MATERIAL SUPPLIED:
┄┄┄┄┄┄┄┄┄┄┄┄┄┄┄┄┄┄┄┄
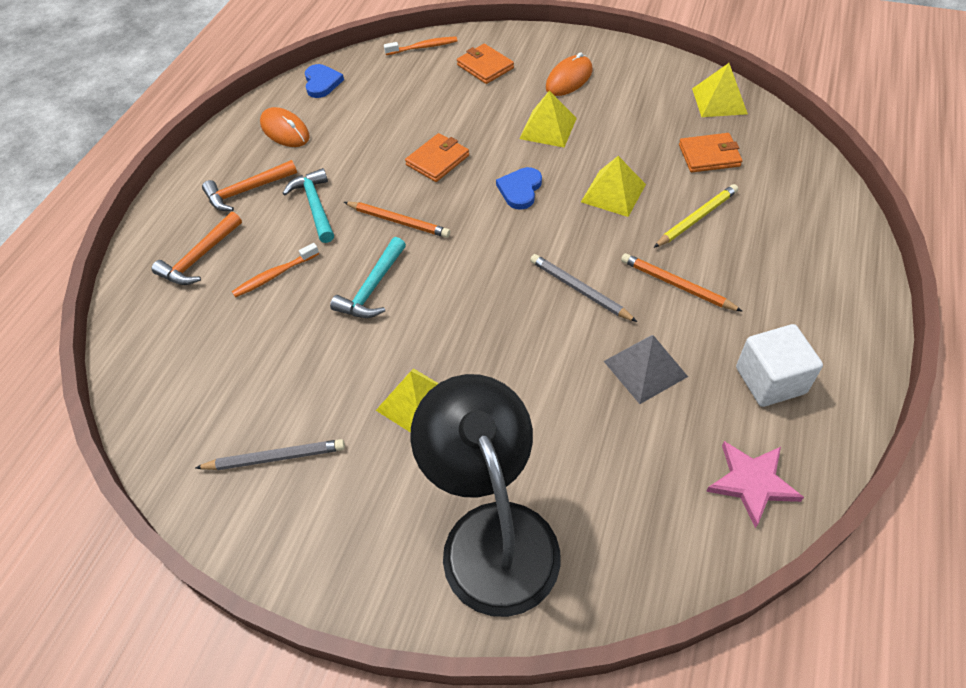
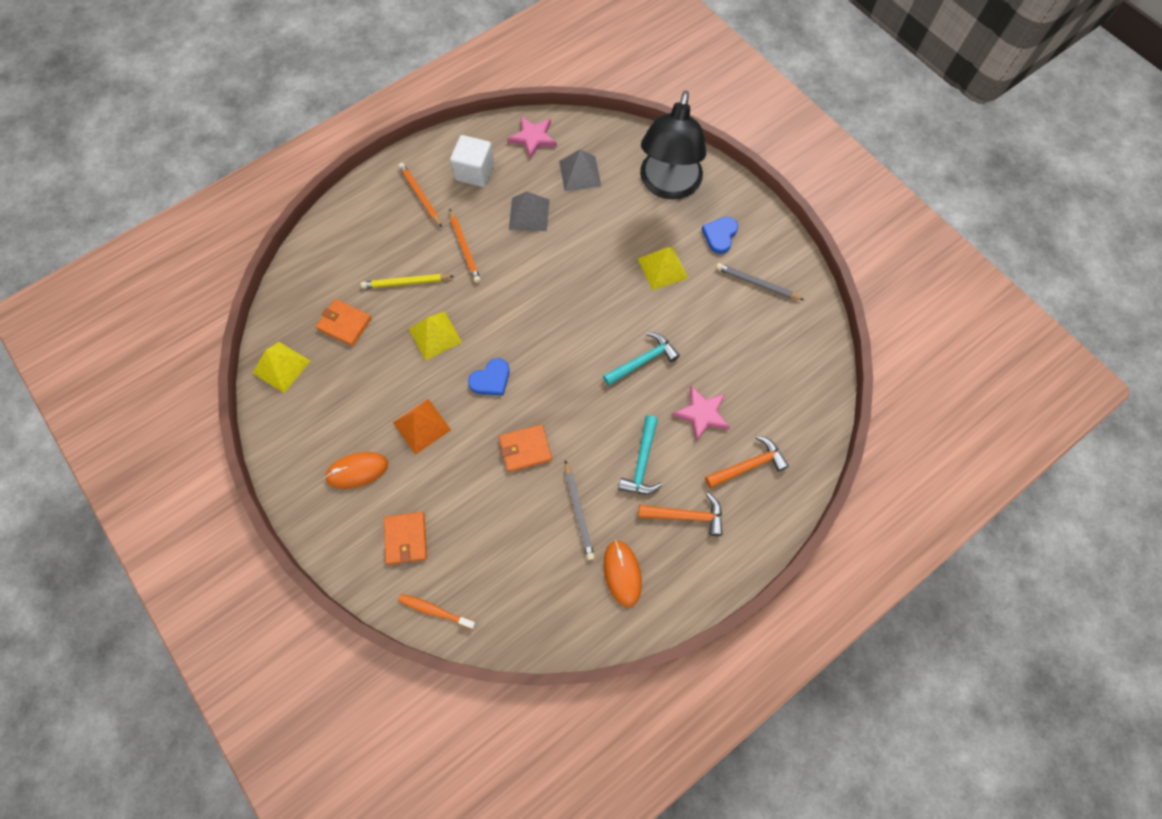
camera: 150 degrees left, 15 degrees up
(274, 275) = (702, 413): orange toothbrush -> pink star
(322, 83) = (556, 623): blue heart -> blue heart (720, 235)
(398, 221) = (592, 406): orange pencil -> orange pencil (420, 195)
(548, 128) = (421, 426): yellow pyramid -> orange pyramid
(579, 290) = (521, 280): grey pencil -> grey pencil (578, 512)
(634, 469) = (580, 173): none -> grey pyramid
┄┄┄┄┄┄┄┄┄┄┄┄┄┄┄┄┄┄┄┄
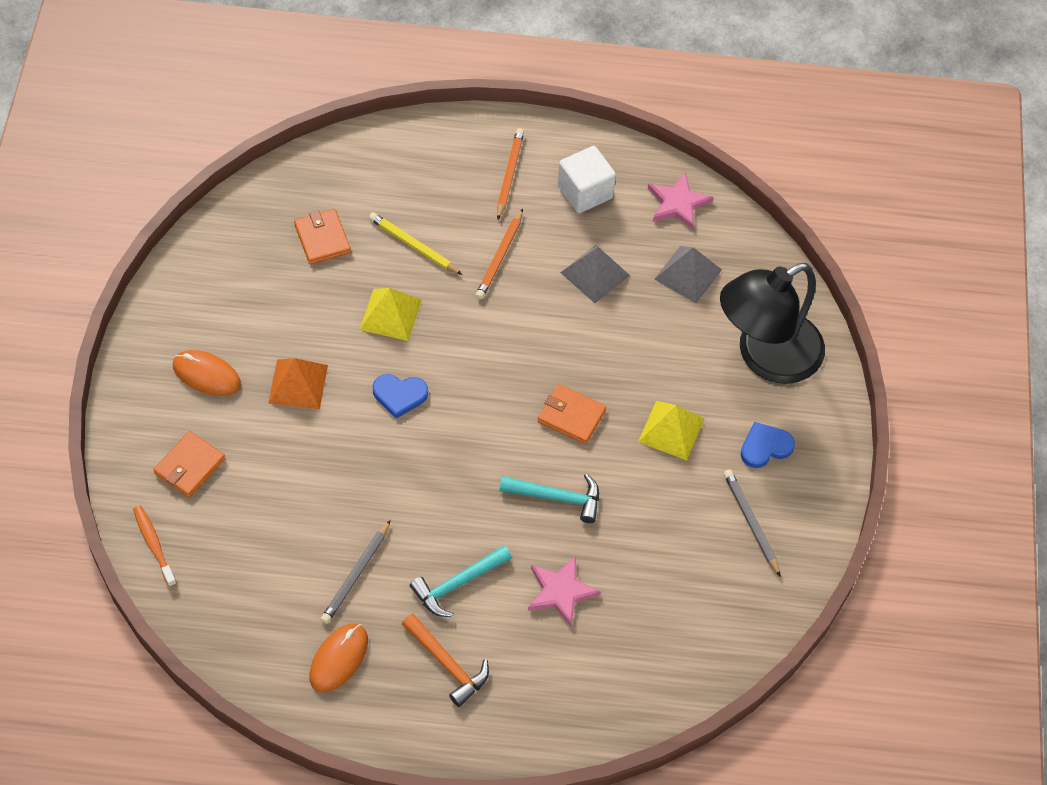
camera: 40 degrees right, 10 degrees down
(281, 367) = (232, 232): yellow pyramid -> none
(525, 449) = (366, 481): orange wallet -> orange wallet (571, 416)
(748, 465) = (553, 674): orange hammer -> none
┄┄┄┄┄┄┄┄┄┄┄┄┄┄┄┄┄┄┄┄
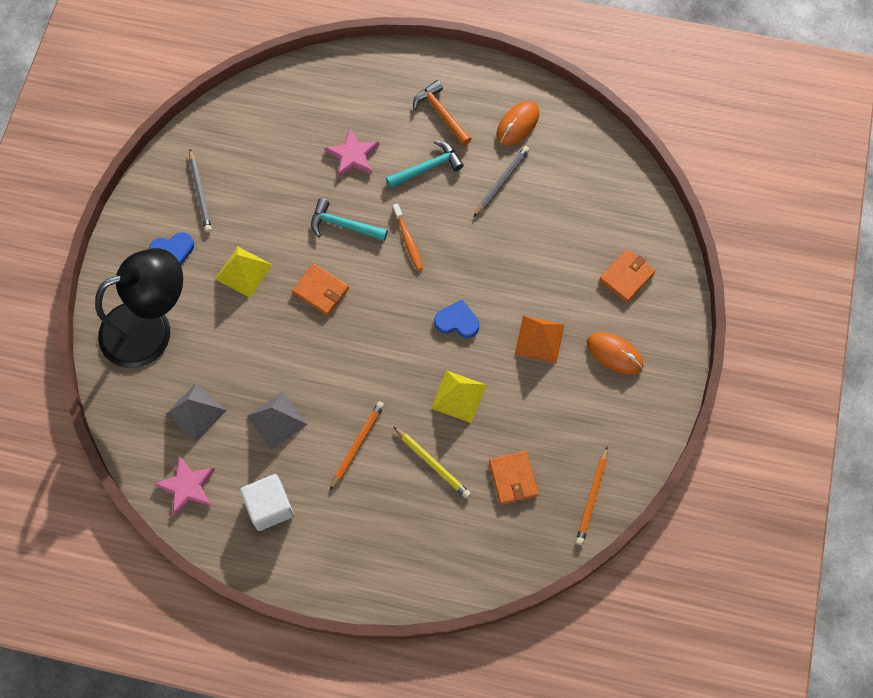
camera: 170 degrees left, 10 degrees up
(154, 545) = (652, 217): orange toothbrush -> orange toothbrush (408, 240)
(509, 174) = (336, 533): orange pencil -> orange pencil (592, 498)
┄┄┄┄┄┄┄┄┄┄┄┄┄┄┄┄┄┄┄┄
TASK REQUIREMENTS: Your answer should be every line above that contains the word "orange".

RESPONSE BOX:
(274, 275) = (702, 413): orange toothbrush -> pink star
(398, 221) = (592, 406): orange pencil -> orange pencil (420, 195)
(548, 128) = (421, 426): yellow pyramid -> orange pyramid
(525, 449) = (366, 481): orange wallet -> orange wallet (571, 416)
(748, 465) = (553, 674): orange hammer -> none
(154, 545) = (652, 217): orange toothbrush -> orange toothbrush (408, 240)
(509, 174) = (336, 533): orange pencil -> orange pencil (592, 498)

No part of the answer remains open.